### [ABOUT THIS TASK]
At the line containing "white gift: 11 -> 12", begin an exact copy, and continue through the last line of the entries below. Leave out any pictures.

(Source records)
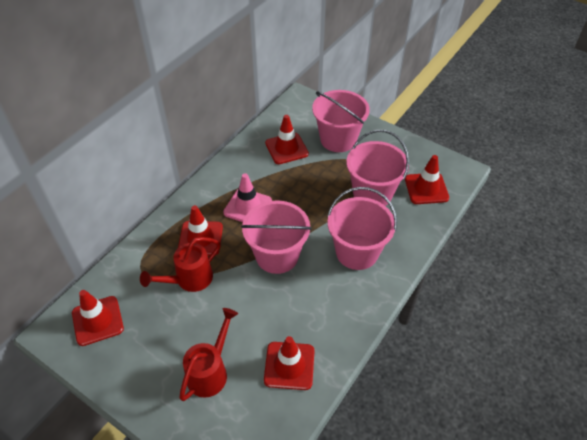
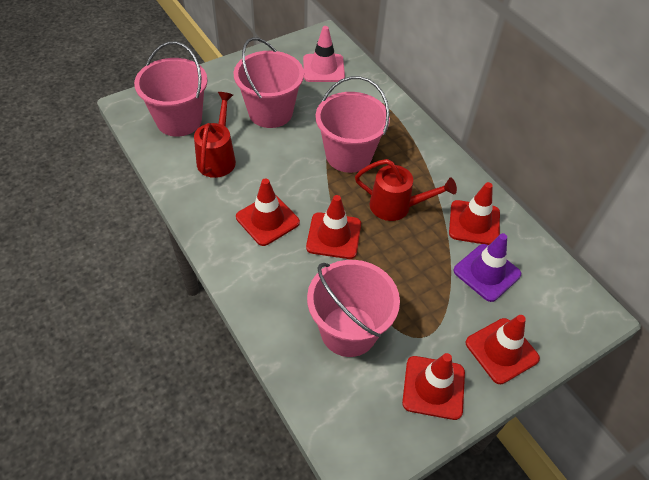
purple traffic cone: 0 -> 1

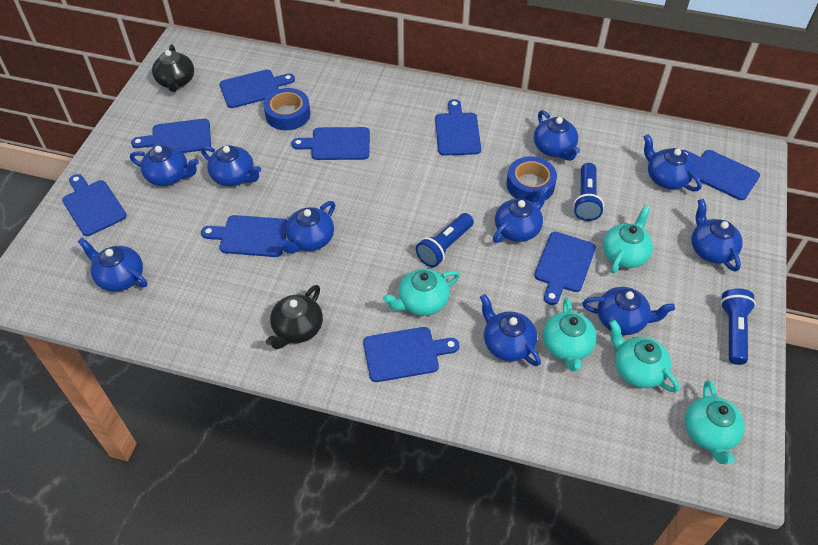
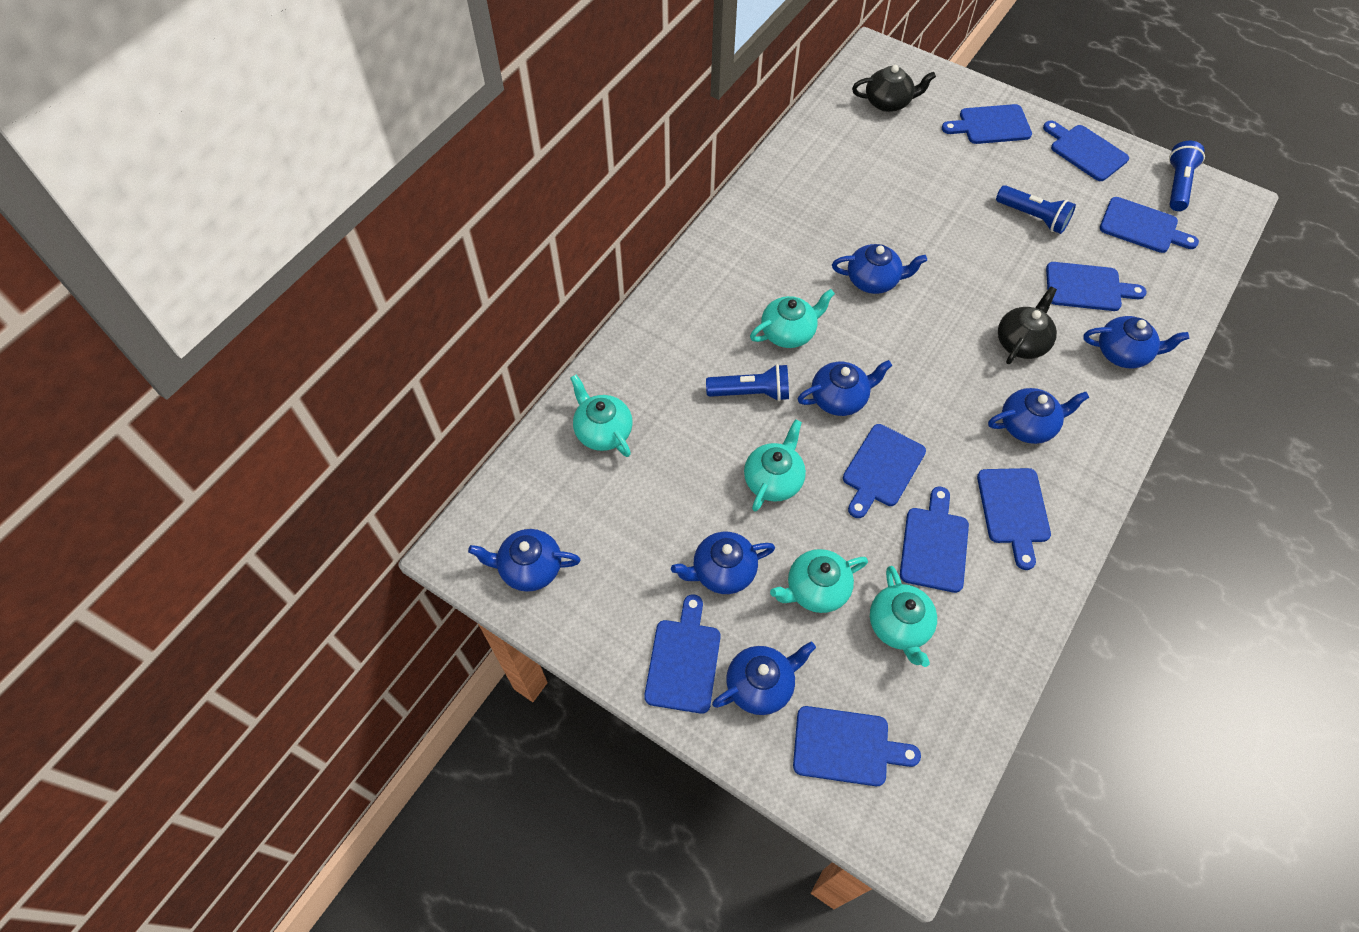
blue tape: 2 -> 0
blue teapot: 10 -> 7

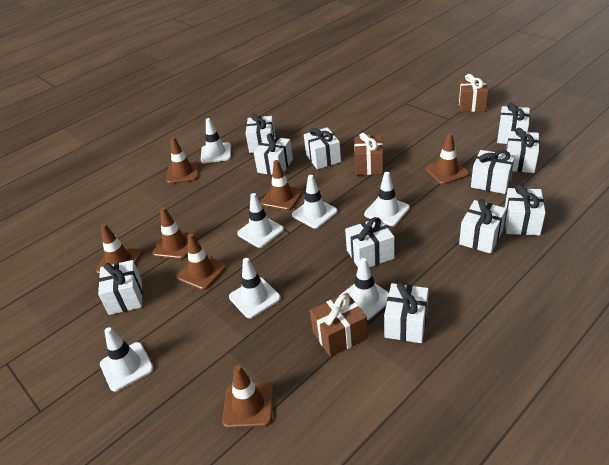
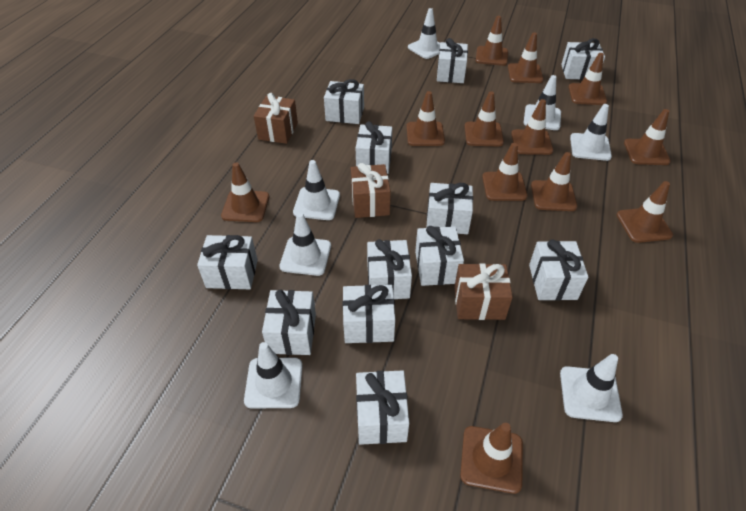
brown traffic cone: 7 -> 12
white gift: 11 -> 12

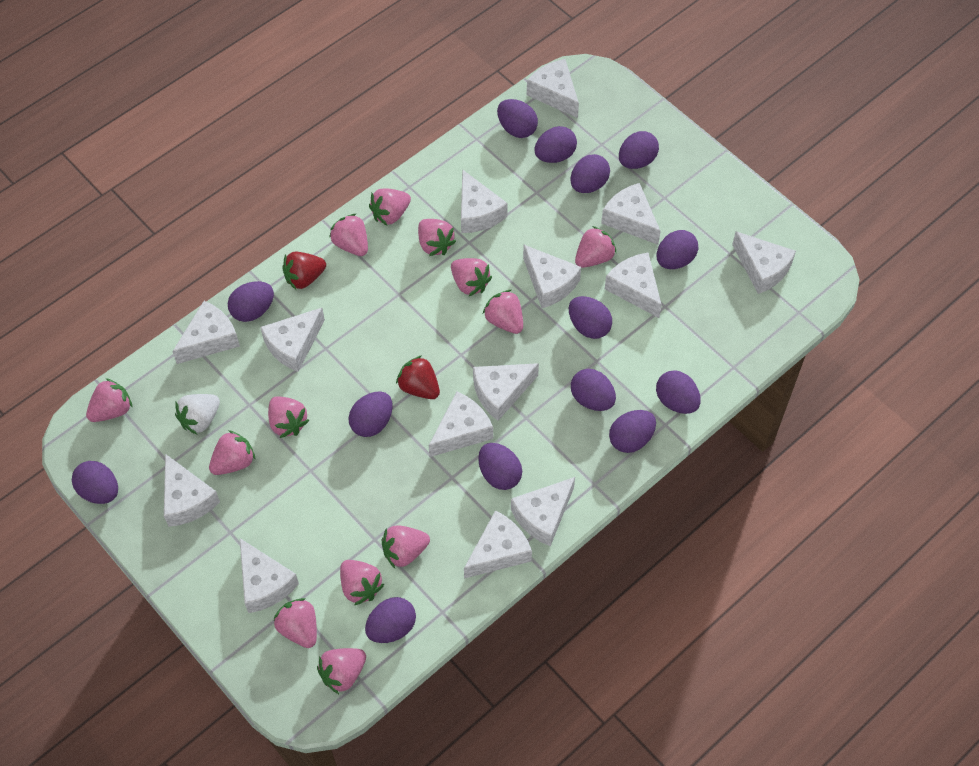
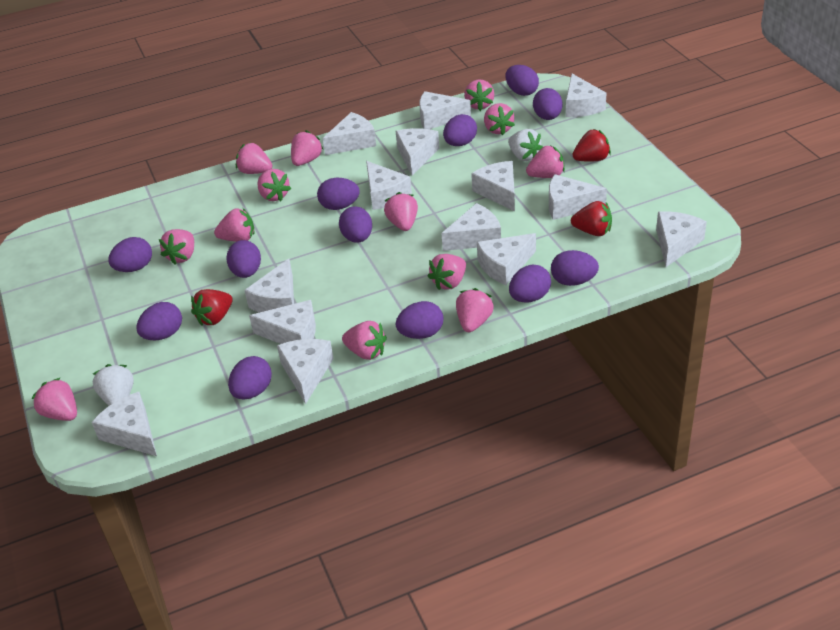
purple egg: 14 -> 12
red strawberry: 2 -> 3
white strawberry: 1 -> 2

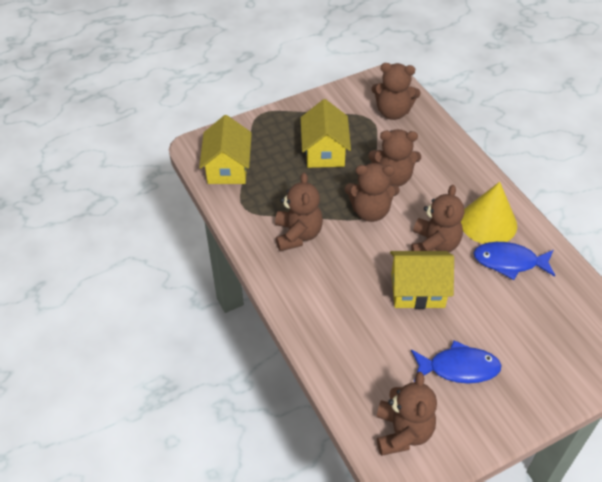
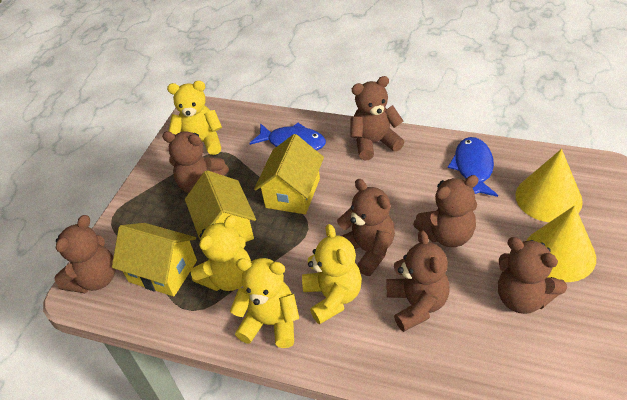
brown teddy bear: 6 -> 7
yellow cone: 1 -> 2
yellow teddy bear: 0 -> 4

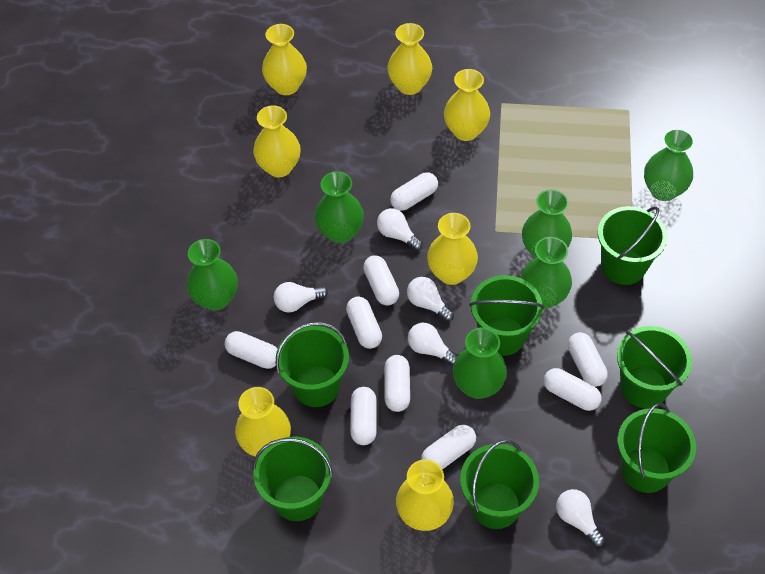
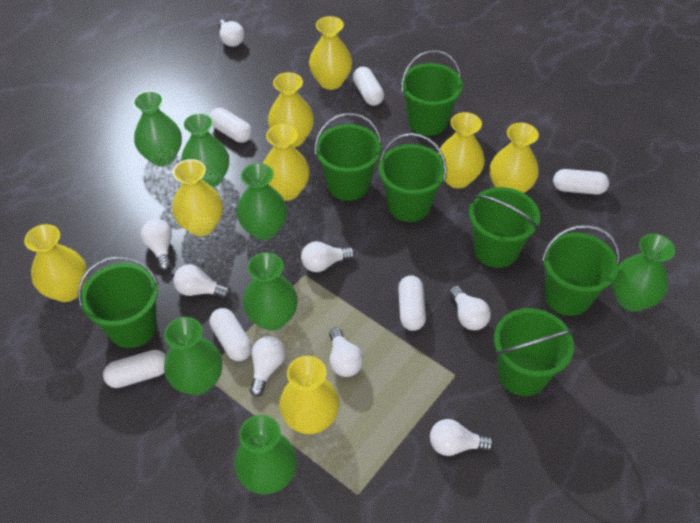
green vase: 6 -> 7
white capsule: 9 -> 6
white light bulb: 5 -> 8
yellow vase: 7 -> 8

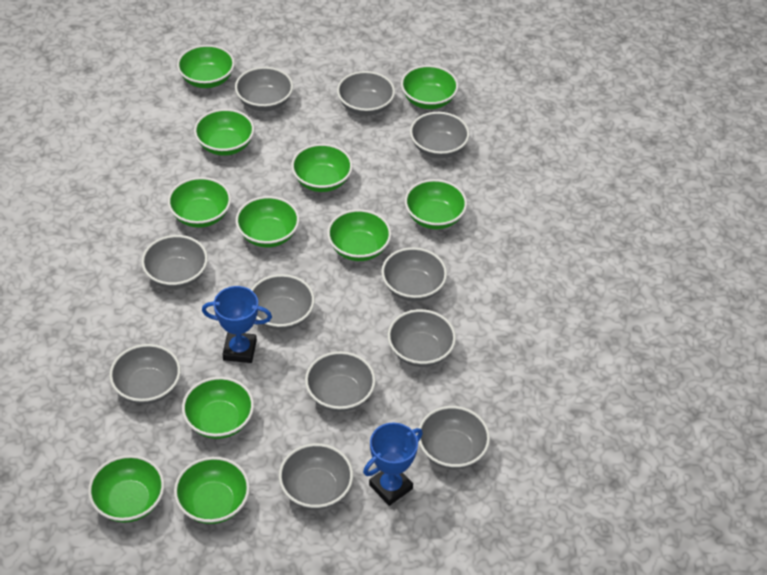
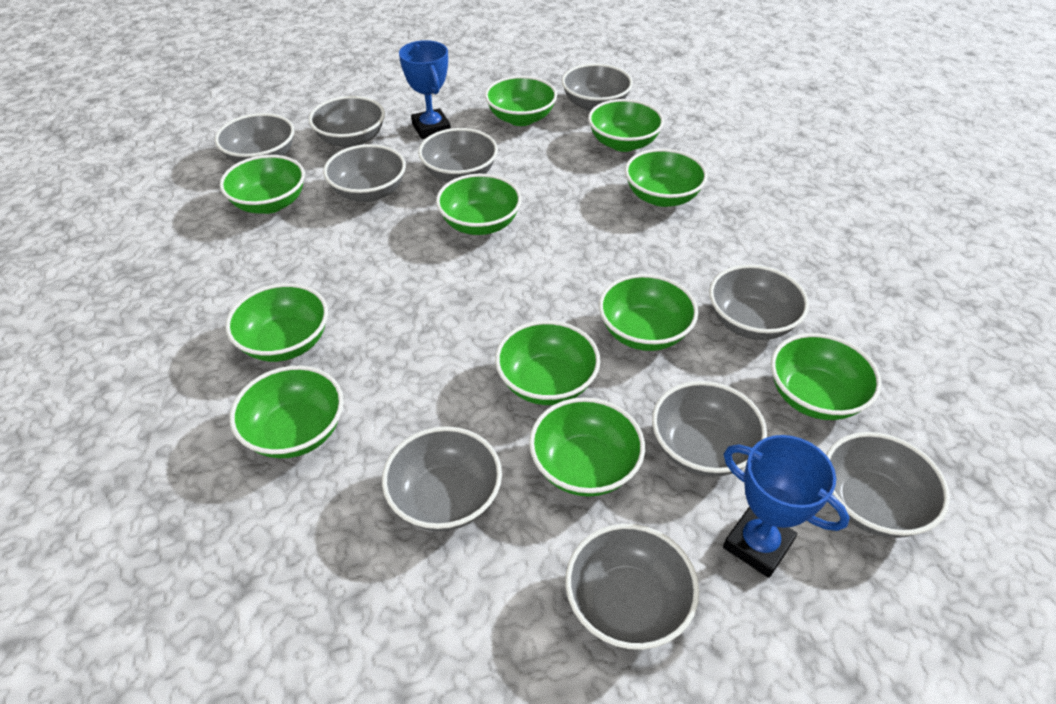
grey bowl: 11 -> 10

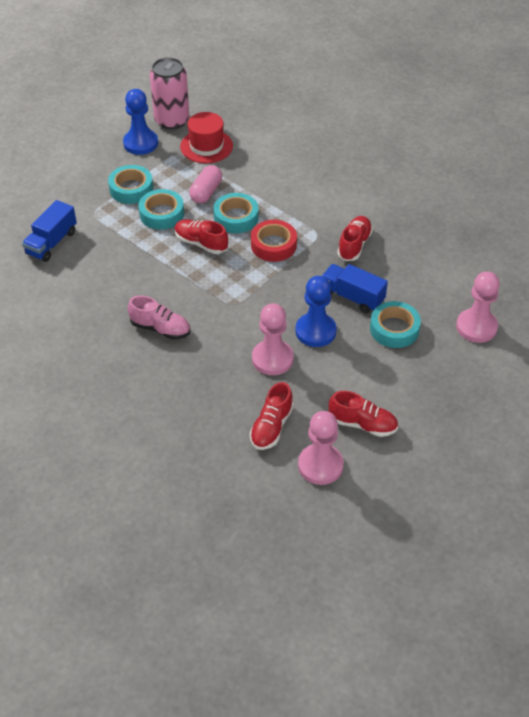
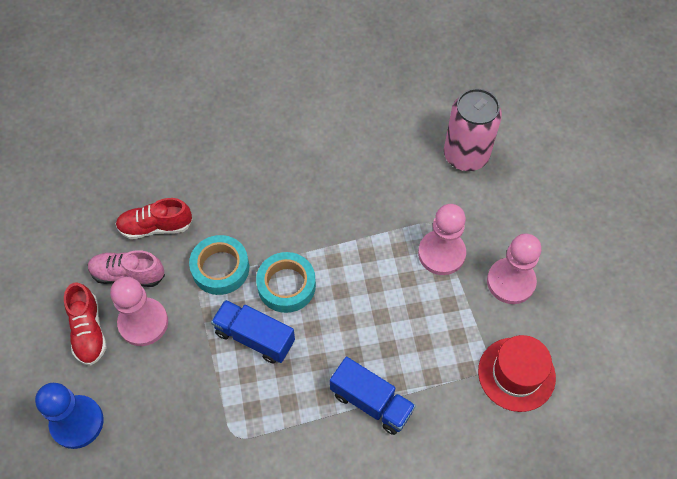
blue pawn: 2 -> 1
pink capsule: 1 -> 0
red shoe: 4 -> 2
red tape: 1 -> 0
turquoise tape: 4 -> 2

### [TASK SOLUTION]
white gift: 11 -> 12

purple egg: 14 -> 12
red strawberry: 2 -> 3
white strawberry: 1 -> 2

brown teddy bear: 6 -> 7
yellow cone: 1 -> 2
yellow teddy bear: 0 -> 4

green vase: 6 -> 7
white capsule: 9 -> 6
white light bulb: 5 -> 8
yellow vase: 7 -> 8

grey bowl: 11 -> 10

blue pawn: 2 -> 1
pink capsule: 1 -> 0
red shoe: 4 -> 2
red tape: 1 -> 0
turquoise tape: 4 -> 2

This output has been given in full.